:: GIVEN INFORMATION ::
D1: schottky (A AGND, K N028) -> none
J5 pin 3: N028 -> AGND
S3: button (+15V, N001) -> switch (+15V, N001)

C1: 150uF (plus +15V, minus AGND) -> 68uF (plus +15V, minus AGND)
* * *
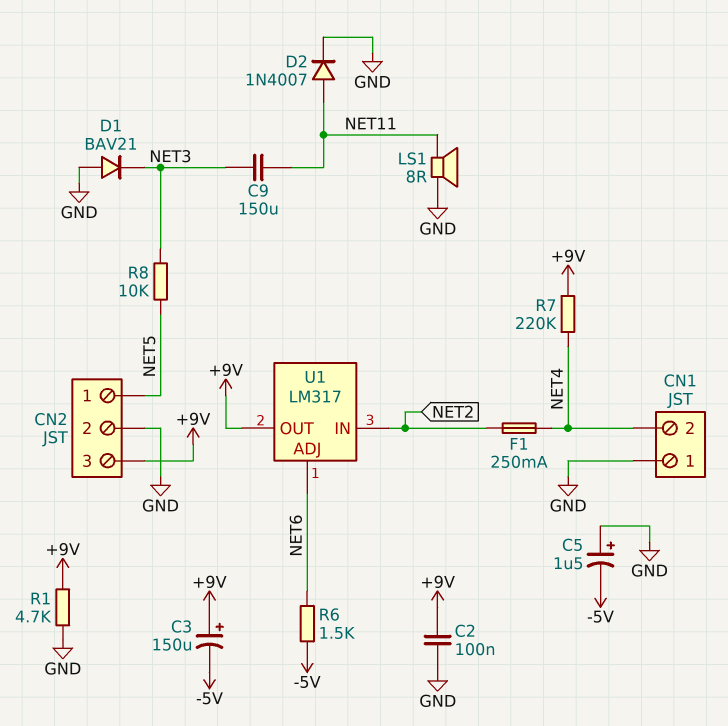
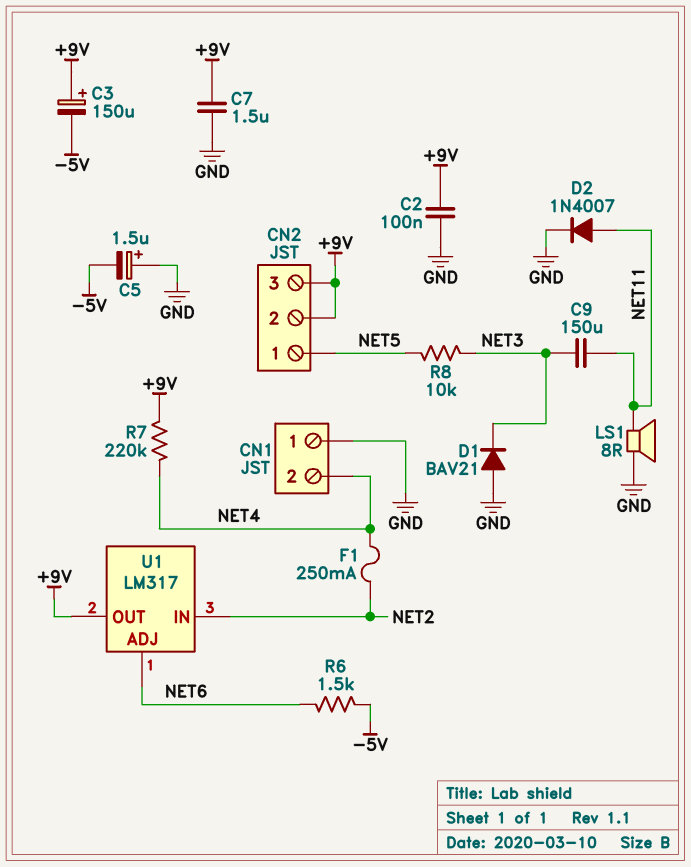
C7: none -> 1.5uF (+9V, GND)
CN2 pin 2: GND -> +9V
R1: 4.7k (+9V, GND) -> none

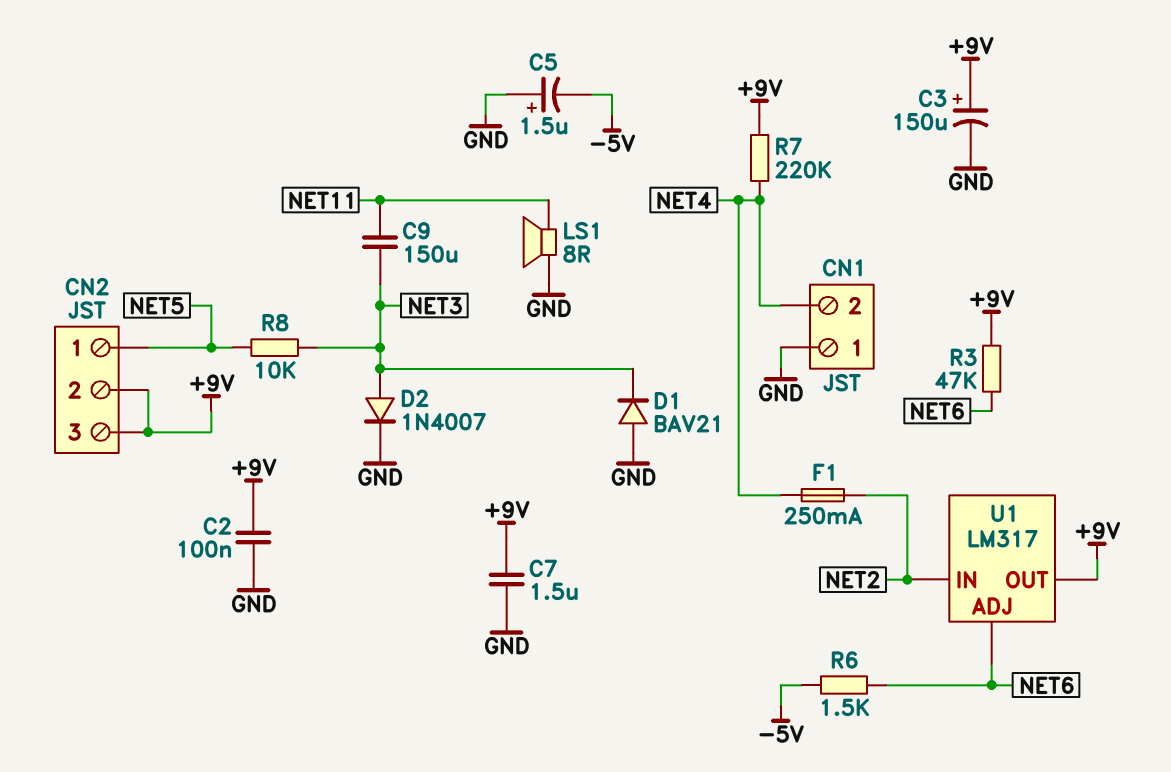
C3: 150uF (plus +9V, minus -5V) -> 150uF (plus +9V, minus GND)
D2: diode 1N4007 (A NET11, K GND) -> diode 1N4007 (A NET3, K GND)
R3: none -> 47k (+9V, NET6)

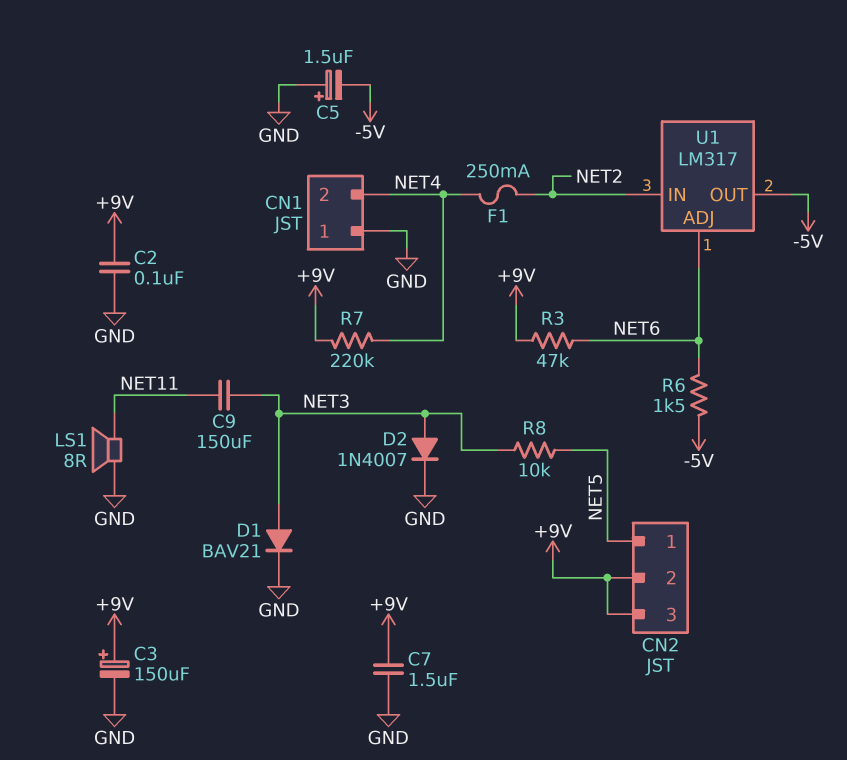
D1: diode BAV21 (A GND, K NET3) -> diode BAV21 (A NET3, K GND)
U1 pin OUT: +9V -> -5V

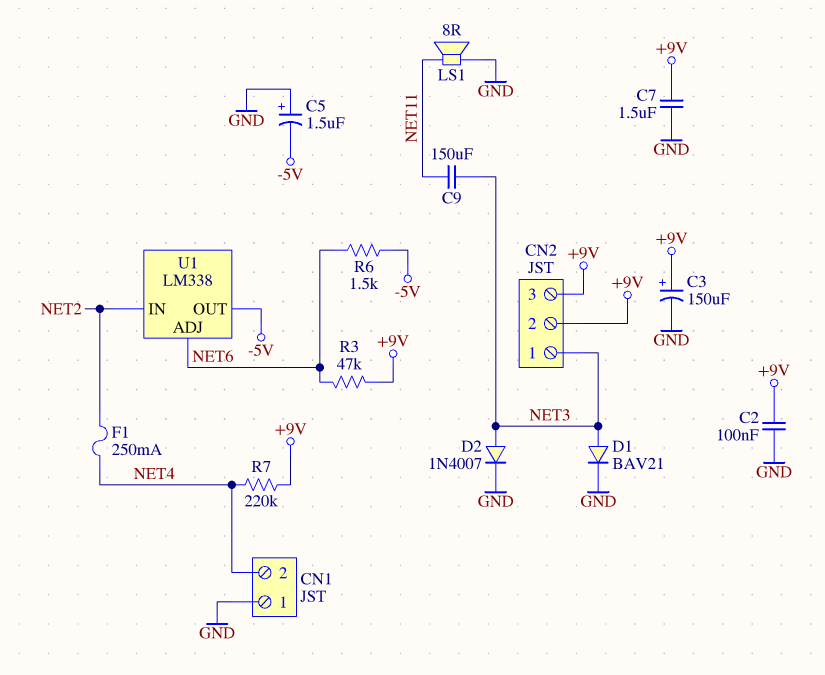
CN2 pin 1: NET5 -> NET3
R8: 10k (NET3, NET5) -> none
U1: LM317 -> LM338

:: WHAT YOU SHOULD DO ::
Reply with one number, the count of lines in the entries that hold the string "plus".

:: WRITTEN RESPONSE ::
2